### Work required
Using the listing below, print the line containing "brown truck: 6 -> 4", the line containing "red wallet: 2 -> 0", and each line between them, exactly and nothing else. Pictures stay out of the print.

- Opening Delimiter -

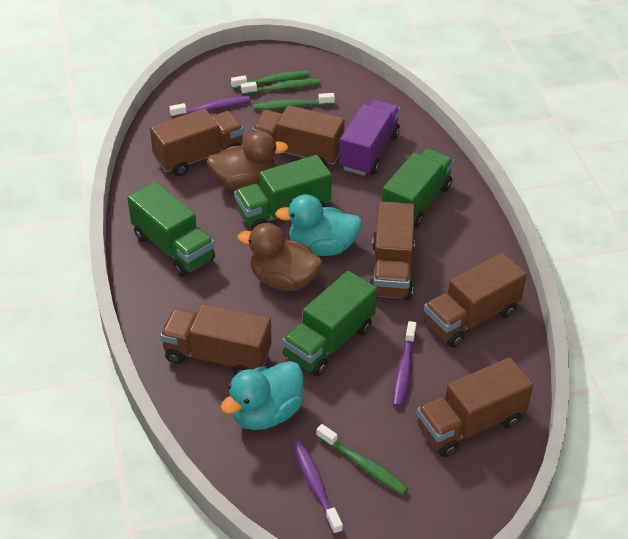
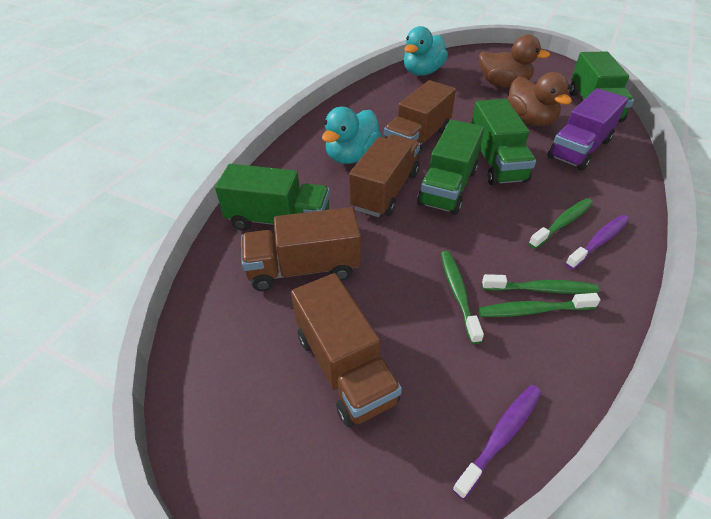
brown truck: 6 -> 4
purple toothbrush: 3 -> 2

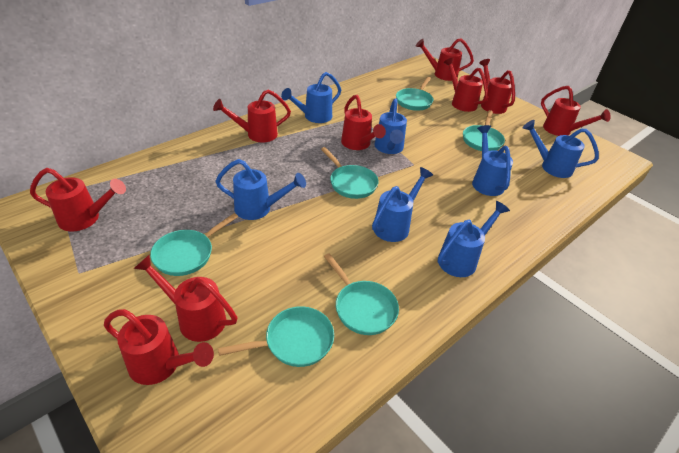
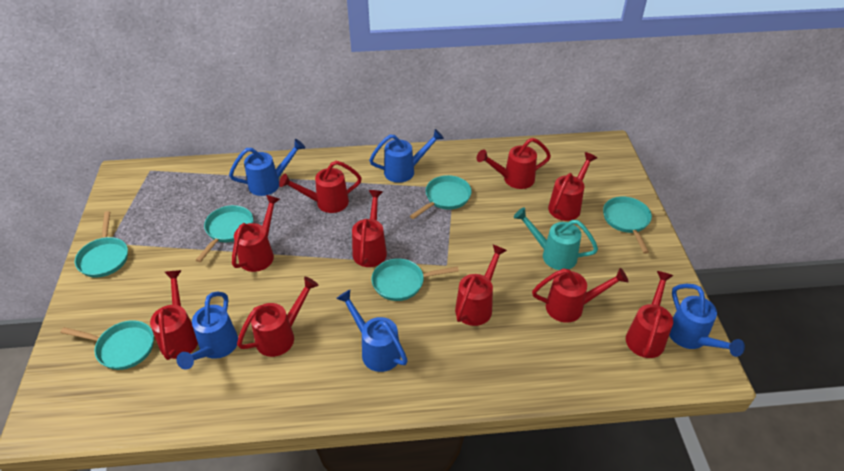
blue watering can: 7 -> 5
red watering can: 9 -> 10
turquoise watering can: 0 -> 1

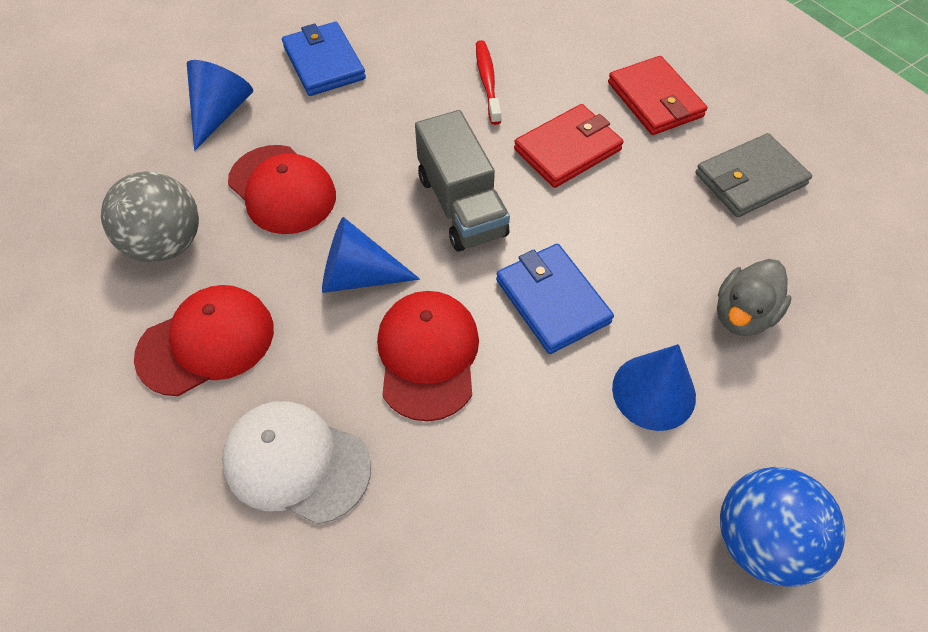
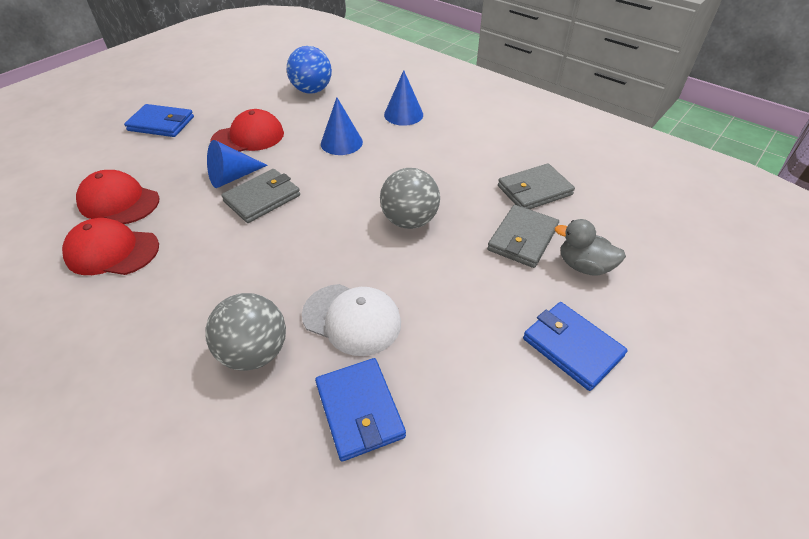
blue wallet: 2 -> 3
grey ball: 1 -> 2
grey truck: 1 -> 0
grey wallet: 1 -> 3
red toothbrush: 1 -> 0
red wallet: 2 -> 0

- Closing Delimiter -
- Opening Delimiter -

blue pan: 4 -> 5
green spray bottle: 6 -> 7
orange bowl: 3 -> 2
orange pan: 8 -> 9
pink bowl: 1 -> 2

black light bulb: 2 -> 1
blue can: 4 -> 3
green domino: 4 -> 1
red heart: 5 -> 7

- Closing Delimiter -

### Answer to the exercise
brown truck: 6 -> 4
purple toothbrush: 3 -> 2

blue watering can: 7 -> 5
red watering can: 9 -> 10
turquoise watering can: 0 -> 1

blue wallet: 2 -> 3
grey ball: 1 -> 2
grey truck: 1 -> 0
grey wallet: 1 -> 3
red toothbrush: 1 -> 0
red wallet: 2 -> 0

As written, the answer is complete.